─── GIVEN DATA

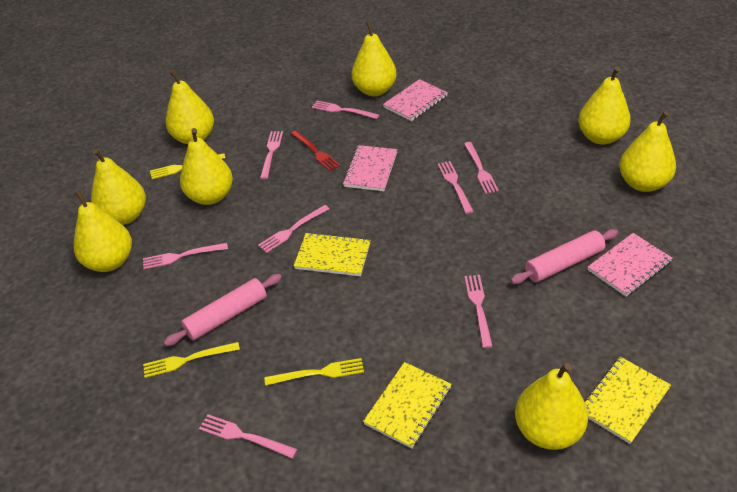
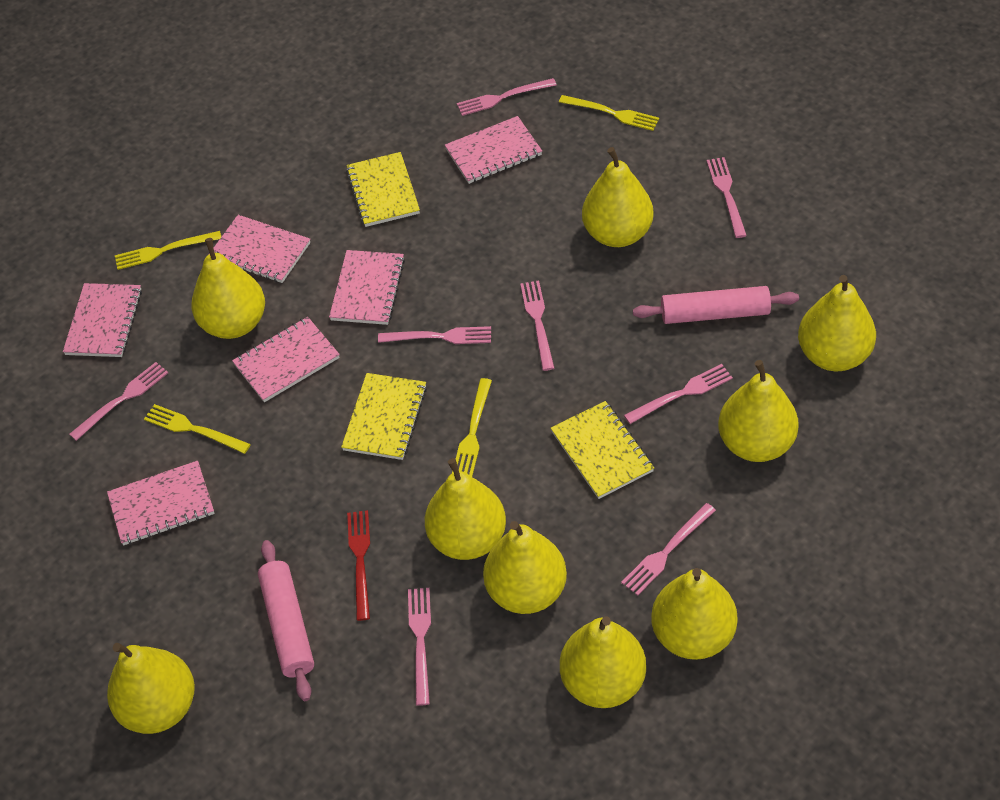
pink notebook: 3 -> 6
yellow fork: 3 -> 4
yellow pear: 8 -> 9

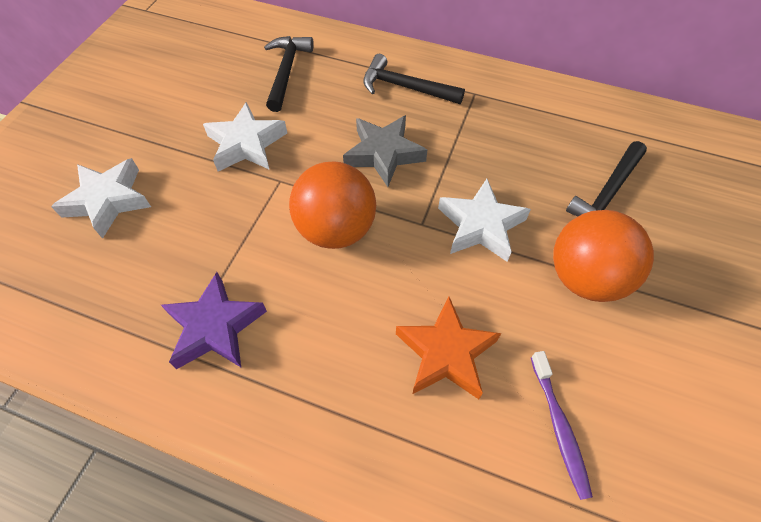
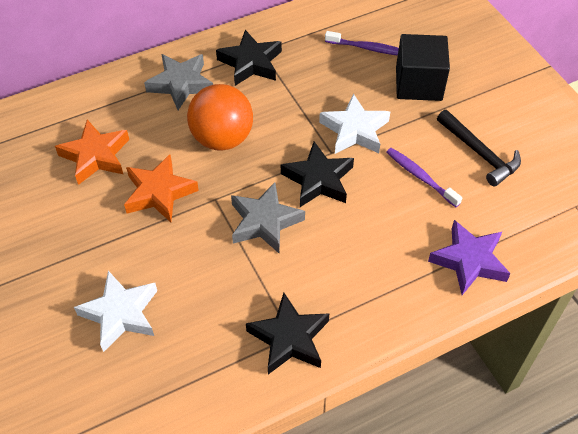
black cube: 0 -> 1
black hammer: 3 -> 1
black star: 0 -> 3
grey star: 1 -> 2
orange ball: 2 -> 1
orange star: 1 -> 2
purple toothbrush: 1 -> 2
white star: 3 -> 2

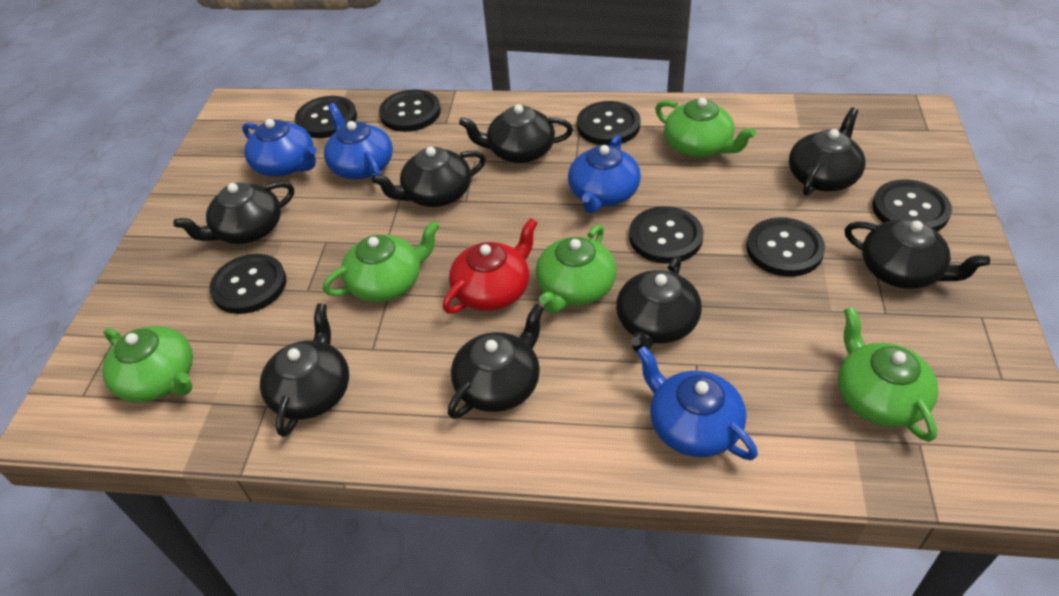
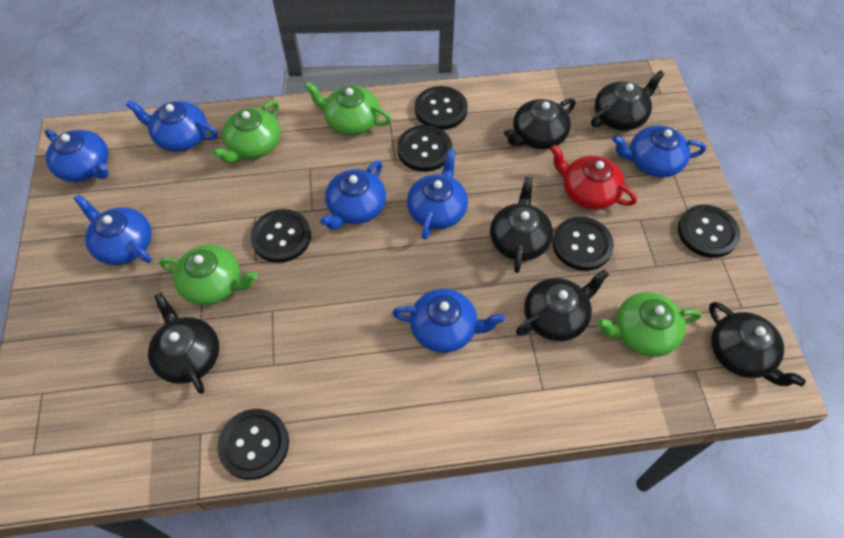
black button: 7 -> 6
black teapot: 8 -> 6
blue teapot: 4 -> 7
green teapot: 5 -> 4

──────

TRY IT → Copy every record above exactly, leaving out the pictures.

RESULT OF THE TASK →
pink notebook: 3 -> 6
yellow fork: 3 -> 4
yellow pear: 8 -> 9

black cube: 0 -> 1
black hammer: 3 -> 1
black star: 0 -> 3
grey star: 1 -> 2
orange ball: 2 -> 1
orange star: 1 -> 2
purple toothbrush: 1 -> 2
white star: 3 -> 2

black button: 7 -> 6
black teapot: 8 -> 6
blue teapot: 4 -> 7
green teapot: 5 -> 4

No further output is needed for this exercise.